Exercise - Leaving out any pictures, print the entries that follow exactly as they stand.
===== Data shown =====
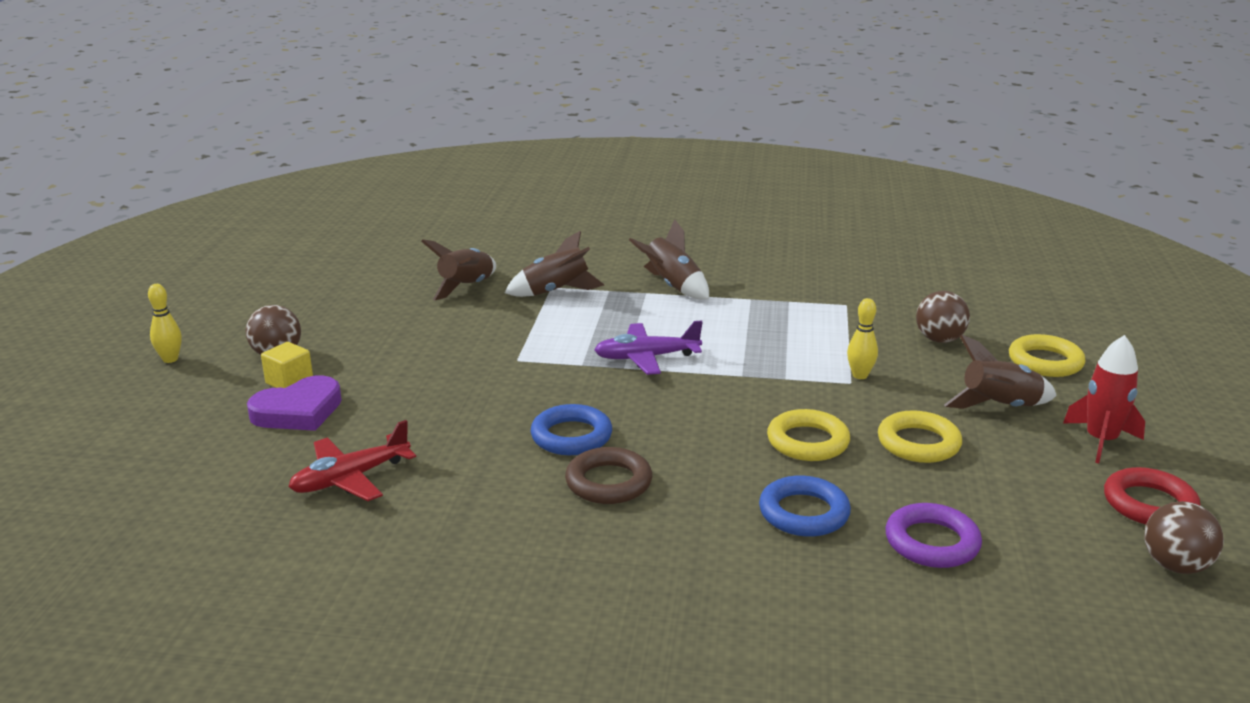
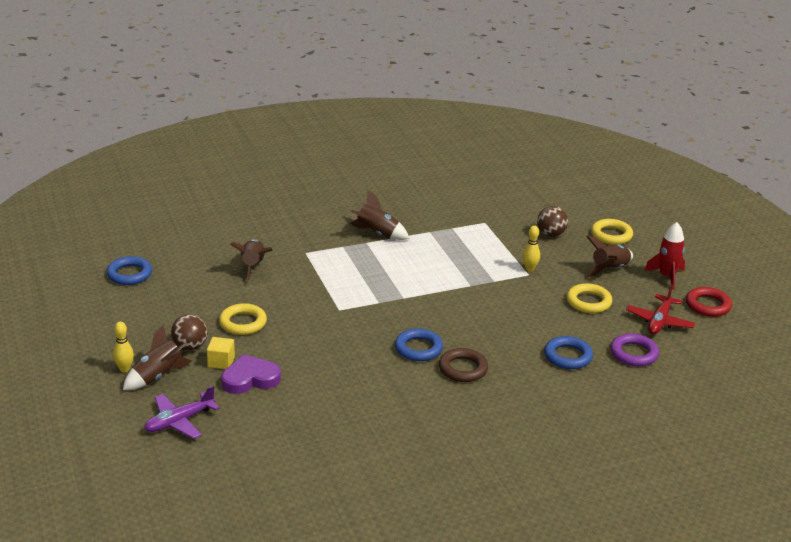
camera: 30 degrees left, 5 degrees up
(298, 411) = (250, 379): purple heart -> purple heart turned 135 degrees counterclockwise
(313, 264) = (129, 274): none -> blue ring
(350, 478) = (328, 408): red plane -> red plane (659, 321)
(555, 292) = (312, 256): brown rocket -> brown rocket (157, 376)
(646, 358) = (410, 288): purple plane -> purple plane (179, 421)
(807, 442) = (537, 316): yellow ring -> yellow ring (243, 323)
(1175, 565) = (736, 333): brown ball -> none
=====
Result of this task -
camera: 30 degrees left, 5 degrees up
(298, 411) = (250, 379): purple heart -> purple heart turned 135 degrees counterclockwise
(313, 264) = (129, 274): none -> blue ring
(350, 478) = (328, 408): red plane -> red plane (659, 321)
(555, 292) = (312, 256): brown rocket -> brown rocket (157, 376)
(646, 358) = (410, 288): purple plane -> purple plane (179, 421)
(807, 442) = (537, 316): yellow ring -> yellow ring (243, 323)
(1175, 565) = (736, 333): brown ball -> none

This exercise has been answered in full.